▸ TASK DETAILS: Range to reproduce from the entries below: the line with "D204: LED green", the line with "JP201 pin 3: GND -> +5V", and every line in between. Give them exactly and give nothing else.

▸ EXCERPTED DATA:
•••

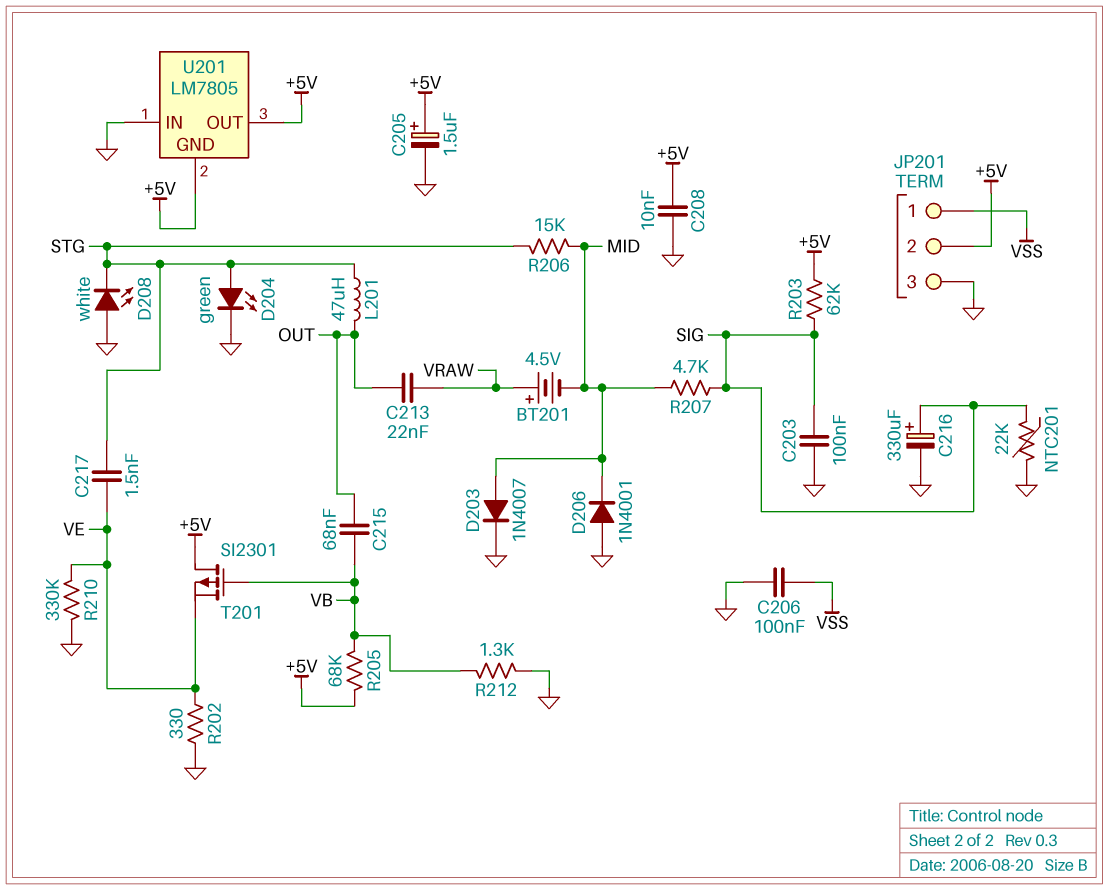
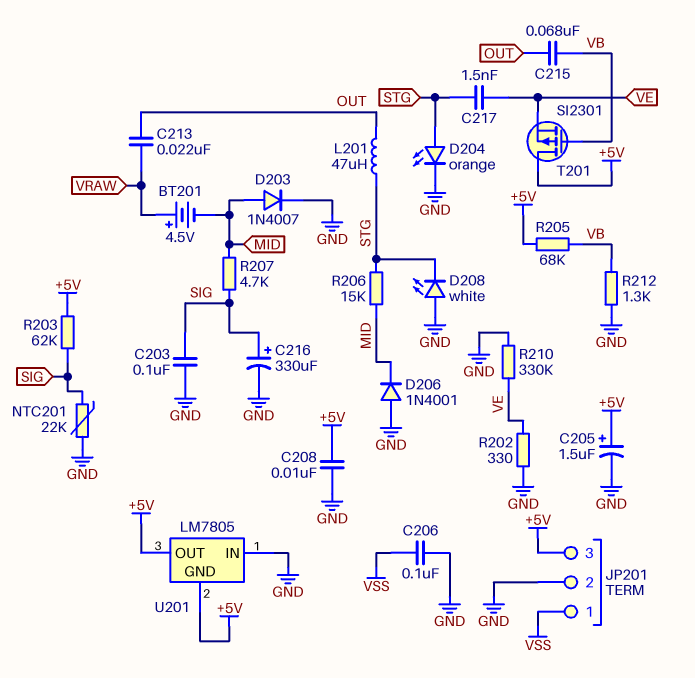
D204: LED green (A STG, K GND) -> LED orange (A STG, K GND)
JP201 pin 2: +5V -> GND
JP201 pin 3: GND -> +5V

•••

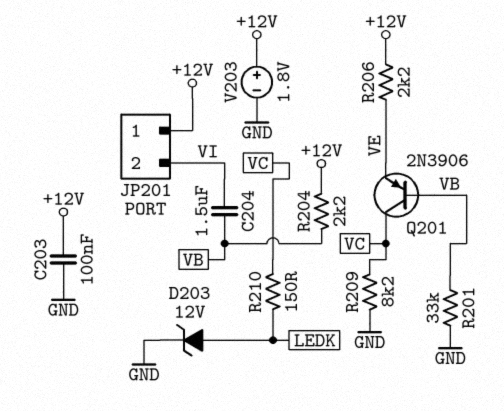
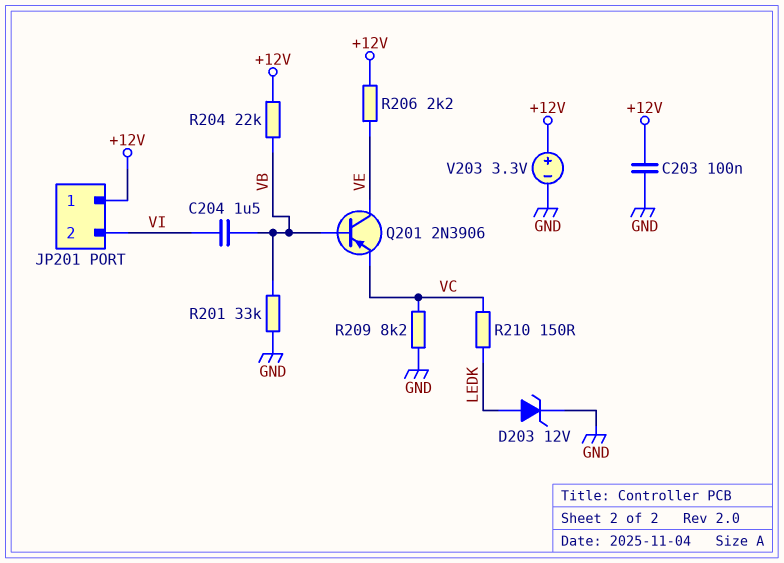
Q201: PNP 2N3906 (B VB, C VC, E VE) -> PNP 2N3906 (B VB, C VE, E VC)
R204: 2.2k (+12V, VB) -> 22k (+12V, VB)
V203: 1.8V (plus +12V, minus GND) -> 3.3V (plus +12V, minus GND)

•••

▸ YOUR RESPONSE:
D204: LED green (A STG, K GND) -> LED orange (A STG, K GND)
JP201 pin 2: +5V -> GND
JP201 pin 3: GND -> +5V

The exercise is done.